**ABOUT THIS EXERCISE:** What is needed is an exact copy of every line from the one with "- exercise book in orange (754, 353, 112, 98)" to the end of the entries below, without the pictures.

**Object state change records:**
────
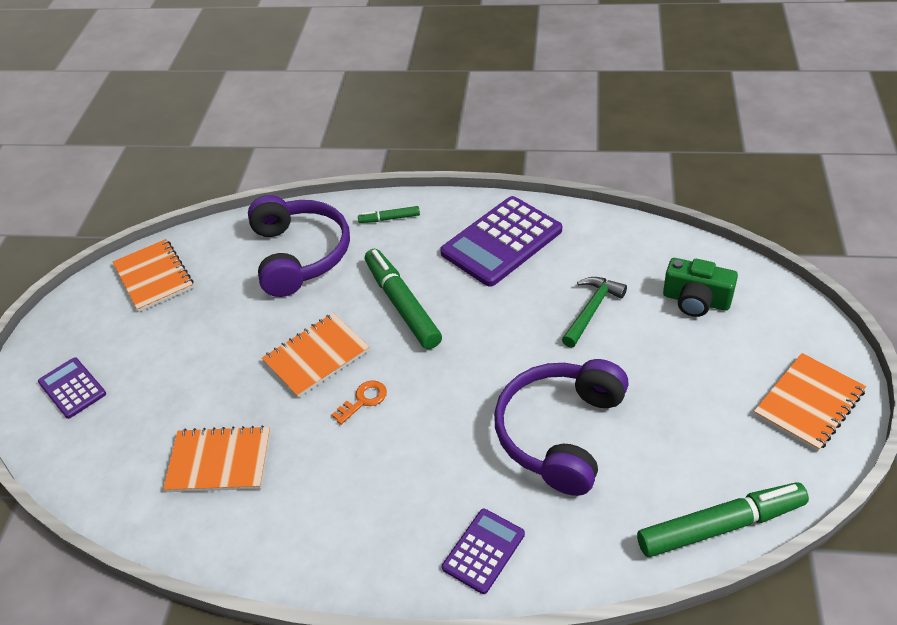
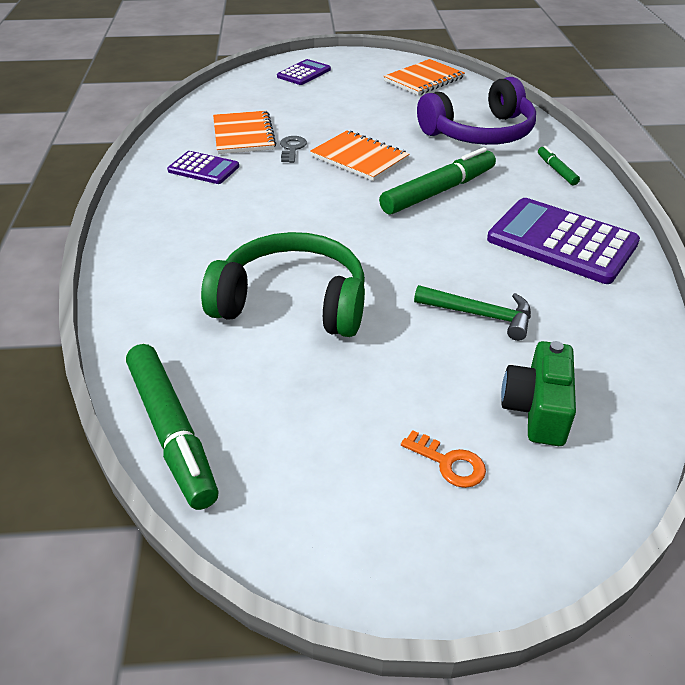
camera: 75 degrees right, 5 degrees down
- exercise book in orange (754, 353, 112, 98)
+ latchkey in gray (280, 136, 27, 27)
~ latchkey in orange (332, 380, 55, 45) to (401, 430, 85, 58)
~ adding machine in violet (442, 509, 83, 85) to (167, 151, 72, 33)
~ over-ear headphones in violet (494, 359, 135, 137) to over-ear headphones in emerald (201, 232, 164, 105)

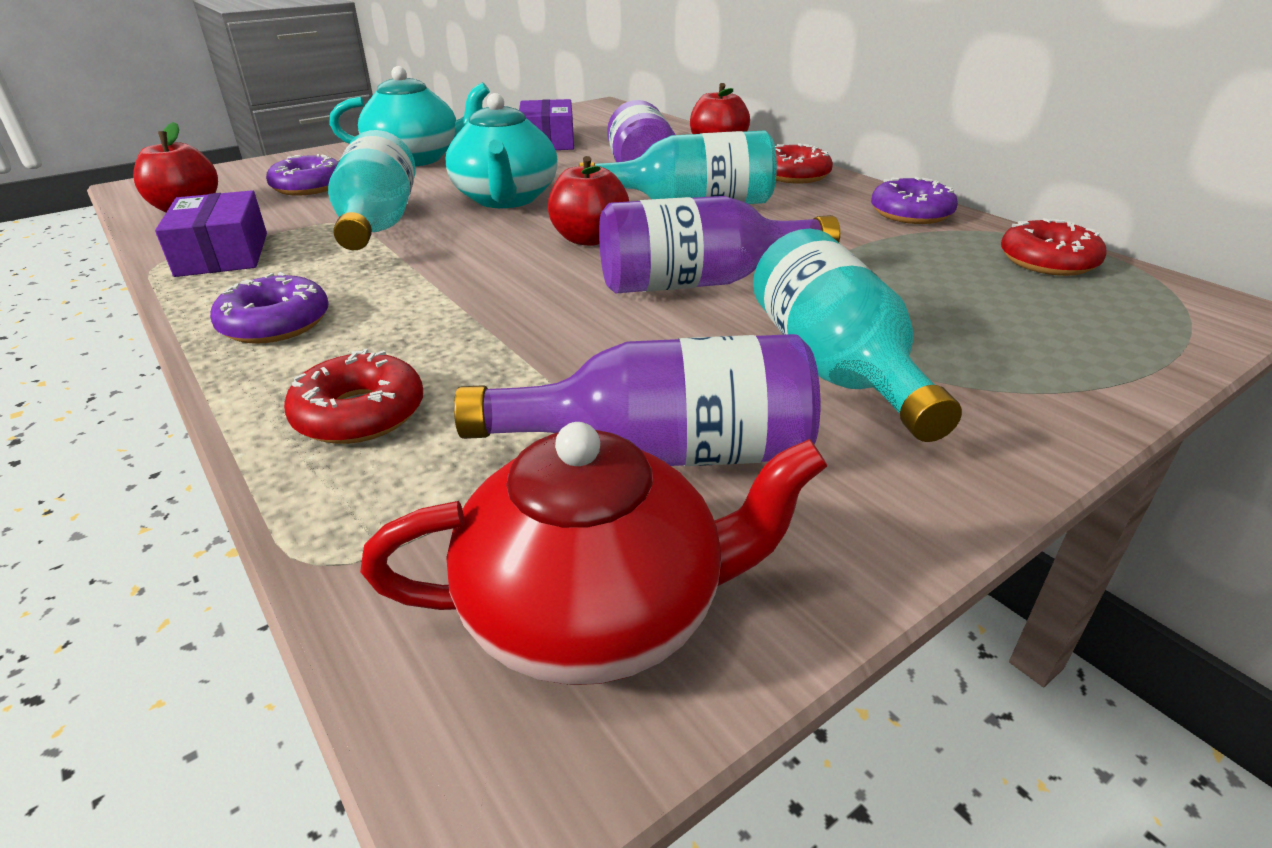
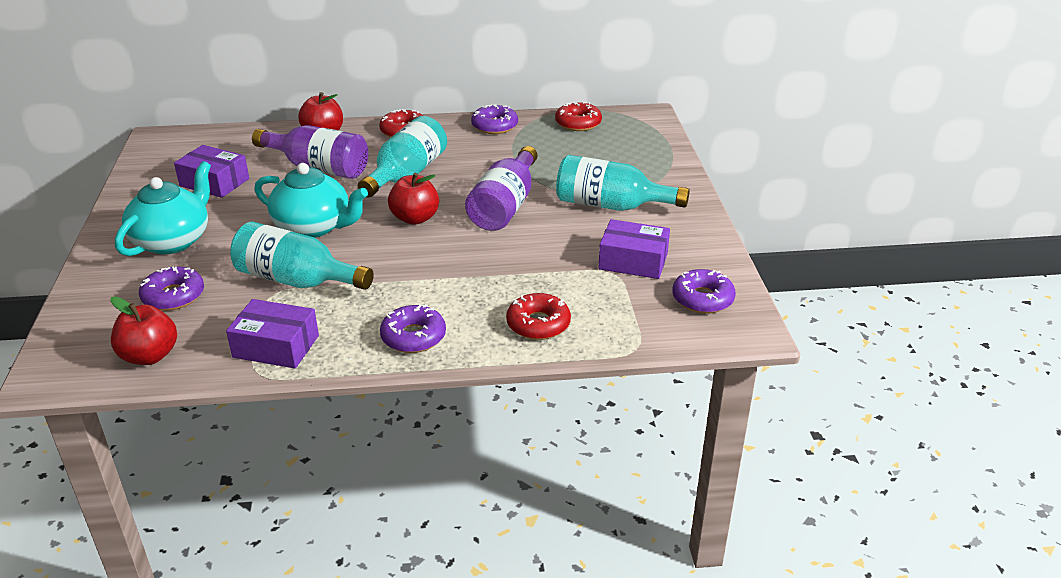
camera: 60 degrees left, 0 degrees up
~ tea pot in scarlet (360, 422, 467, 263) to glazed donut in violet (672, 269, 64, 44)
~ flask in violet (454, 334, 366, 132) to parcel in violet (599, 219, 71, 60)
────
**ANSWER:**
- exercise book in orange (754, 353, 112, 98)
+ latchkey in gray (280, 136, 27, 27)
~ latchkey in orange (332, 380, 55, 45) to (401, 430, 85, 58)
~ adding machine in violet (442, 509, 83, 85) to (167, 151, 72, 33)
~ over-ear headphones in violet (494, 359, 135, 137) to over-ear headphones in emerald (201, 232, 164, 105)

camera: 60 degrees left, 0 degrees up
~ tea pot in scarlet (360, 422, 467, 263) to glazed donut in violet (672, 269, 64, 44)
~ flask in violet (454, 334, 366, 132) to parcel in violet (599, 219, 71, 60)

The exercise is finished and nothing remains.